*** DATA PROVIDED Section Begins ***

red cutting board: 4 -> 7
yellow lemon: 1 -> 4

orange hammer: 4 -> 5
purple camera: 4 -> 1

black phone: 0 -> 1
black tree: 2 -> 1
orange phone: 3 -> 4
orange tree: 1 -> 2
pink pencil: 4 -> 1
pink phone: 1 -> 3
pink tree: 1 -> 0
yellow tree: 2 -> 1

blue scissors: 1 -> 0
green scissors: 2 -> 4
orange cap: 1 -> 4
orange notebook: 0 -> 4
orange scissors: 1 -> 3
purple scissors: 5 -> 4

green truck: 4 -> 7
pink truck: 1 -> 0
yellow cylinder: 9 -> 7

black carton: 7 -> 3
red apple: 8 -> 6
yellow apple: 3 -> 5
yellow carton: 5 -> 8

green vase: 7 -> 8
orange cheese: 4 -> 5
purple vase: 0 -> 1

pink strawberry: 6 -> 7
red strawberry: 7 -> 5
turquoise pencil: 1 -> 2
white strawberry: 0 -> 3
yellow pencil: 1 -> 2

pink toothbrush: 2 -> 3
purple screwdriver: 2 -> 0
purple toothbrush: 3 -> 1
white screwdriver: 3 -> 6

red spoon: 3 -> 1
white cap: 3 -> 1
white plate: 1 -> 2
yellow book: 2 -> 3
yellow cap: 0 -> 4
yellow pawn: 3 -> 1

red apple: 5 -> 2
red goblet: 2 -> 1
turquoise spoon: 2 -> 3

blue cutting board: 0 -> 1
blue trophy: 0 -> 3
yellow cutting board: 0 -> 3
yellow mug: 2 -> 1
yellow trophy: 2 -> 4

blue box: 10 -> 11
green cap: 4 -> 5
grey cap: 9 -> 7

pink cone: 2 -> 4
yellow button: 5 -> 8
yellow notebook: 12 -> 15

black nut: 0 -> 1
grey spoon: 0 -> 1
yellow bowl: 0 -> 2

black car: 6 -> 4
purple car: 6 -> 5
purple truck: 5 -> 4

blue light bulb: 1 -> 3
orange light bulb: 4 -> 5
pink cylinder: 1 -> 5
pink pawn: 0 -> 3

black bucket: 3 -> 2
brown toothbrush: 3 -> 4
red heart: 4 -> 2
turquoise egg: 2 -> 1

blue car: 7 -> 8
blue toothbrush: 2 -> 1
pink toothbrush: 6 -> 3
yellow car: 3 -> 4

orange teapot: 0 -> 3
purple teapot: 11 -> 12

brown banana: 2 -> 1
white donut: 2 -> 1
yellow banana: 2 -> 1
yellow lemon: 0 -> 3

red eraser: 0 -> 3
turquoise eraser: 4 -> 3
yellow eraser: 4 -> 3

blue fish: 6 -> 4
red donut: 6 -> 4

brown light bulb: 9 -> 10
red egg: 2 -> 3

*** DATA PROVIDED Section Ends ***

■ **EXERCISE OBJECTIVE**
Print each entry exactly as it was written.

■ **OUTPUT FOR THIS TASK**
red cutting board: 4 -> 7
yellow lemon: 1 -> 4

orange hammer: 4 -> 5
purple camera: 4 -> 1

black phone: 0 -> 1
black tree: 2 -> 1
orange phone: 3 -> 4
orange tree: 1 -> 2
pink pencil: 4 -> 1
pink phone: 1 -> 3
pink tree: 1 -> 0
yellow tree: 2 -> 1

blue scissors: 1 -> 0
green scissors: 2 -> 4
orange cap: 1 -> 4
orange notebook: 0 -> 4
orange scissors: 1 -> 3
purple scissors: 5 -> 4

green truck: 4 -> 7
pink truck: 1 -> 0
yellow cylinder: 9 -> 7

black carton: 7 -> 3
red apple: 8 -> 6
yellow apple: 3 -> 5
yellow carton: 5 -> 8

green vase: 7 -> 8
orange cheese: 4 -> 5
purple vase: 0 -> 1

pink strawberry: 6 -> 7
red strawberry: 7 -> 5
turquoise pencil: 1 -> 2
white strawberry: 0 -> 3
yellow pencil: 1 -> 2

pink toothbrush: 2 -> 3
purple screwdriver: 2 -> 0
purple toothbrush: 3 -> 1
white screwdriver: 3 -> 6

red spoon: 3 -> 1
white cap: 3 -> 1
white plate: 1 -> 2
yellow book: 2 -> 3
yellow cap: 0 -> 4
yellow pawn: 3 -> 1

red apple: 5 -> 2
red goblet: 2 -> 1
turquoise spoon: 2 -> 3

blue cutting board: 0 -> 1
blue trophy: 0 -> 3
yellow cutting board: 0 -> 3
yellow mug: 2 -> 1
yellow trophy: 2 -> 4

blue box: 10 -> 11
green cap: 4 -> 5
grey cap: 9 -> 7

pink cone: 2 -> 4
yellow button: 5 -> 8
yellow notebook: 12 -> 15

black nut: 0 -> 1
grey spoon: 0 -> 1
yellow bowl: 0 -> 2

black car: 6 -> 4
purple car: 6 -> 5
purple truck: 5 -> 4

blue light bulb: 1 -> 3
orange light bulb: 4 -> 5
pink cylinder: 1 -> 5
pink pawn: 0 -> 3

black bucket: 3 -> 2
brown toothbrush: 3 -> 4
red heart: 4 -> 2
turquoise egg: 2 -> 1

blue car: 7 -> 8
blue toothbrush: 2 -> 1
pink toothbrush: 6 -> 3
yellow car: 3 -> 4

orange teapot: 0 -> 3
purple teapot: 11 -> 12

brown banana: 2 -> 1
white donut: 2 -> 1
yellow banana: 2 -> 1
yellow lemon: 0 -> 3

red eraser: 0 -> 3
turquoise eraser: 4 -> 3
yellow eraser: 4 -> 3

blue fish: 6 -> 4
red donut: 6 -> 4

brown light bulb: 9 -> 10
red egg: 2 -> 3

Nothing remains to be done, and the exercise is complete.